### What the exercise asks
Show each line of the listing in which the word "orange" occurs.

### Entries supplied
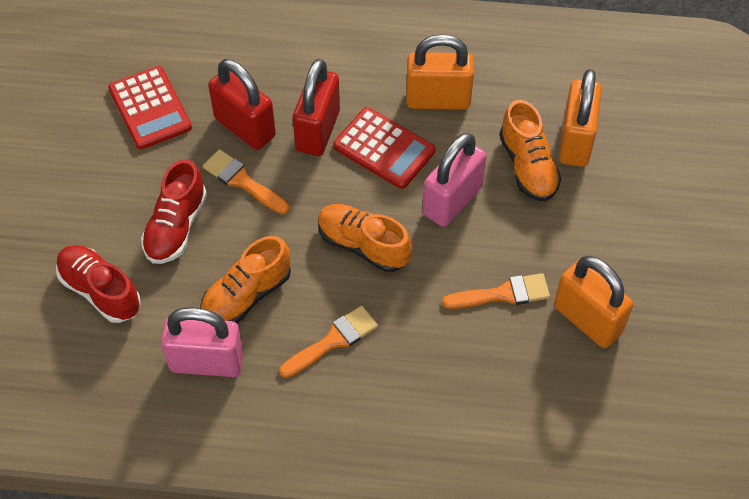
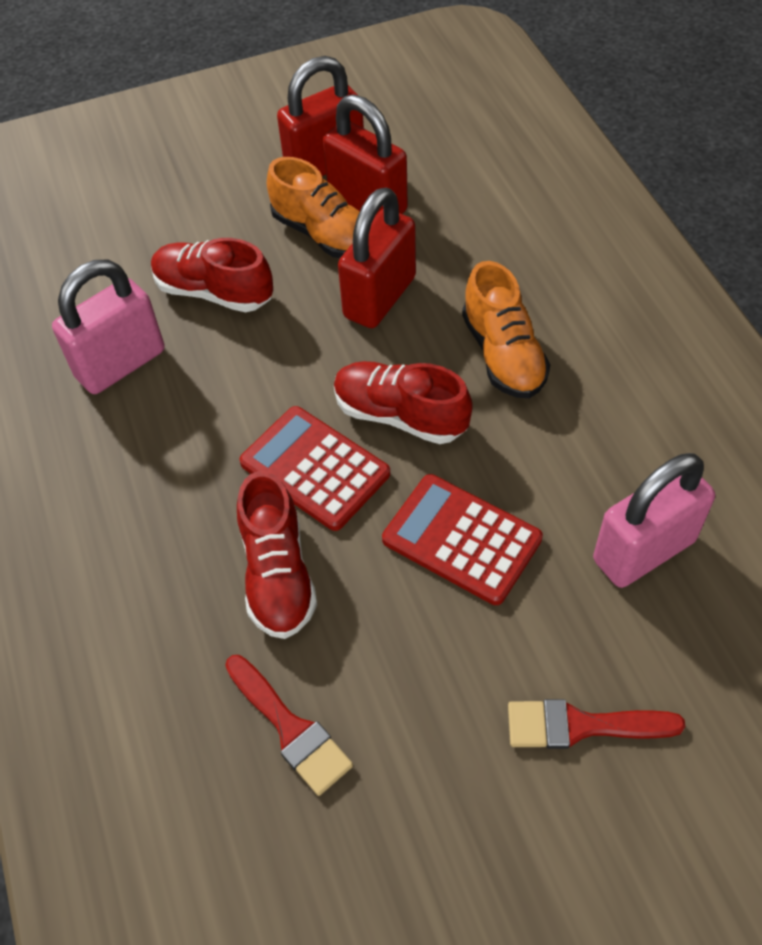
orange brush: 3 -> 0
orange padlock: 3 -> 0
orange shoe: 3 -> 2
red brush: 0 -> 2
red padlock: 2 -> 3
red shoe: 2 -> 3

### Answer for this exercise
orange brush: 3 -> 0
orange padlock: 3 -> 0
orange shoe: 3 -> 2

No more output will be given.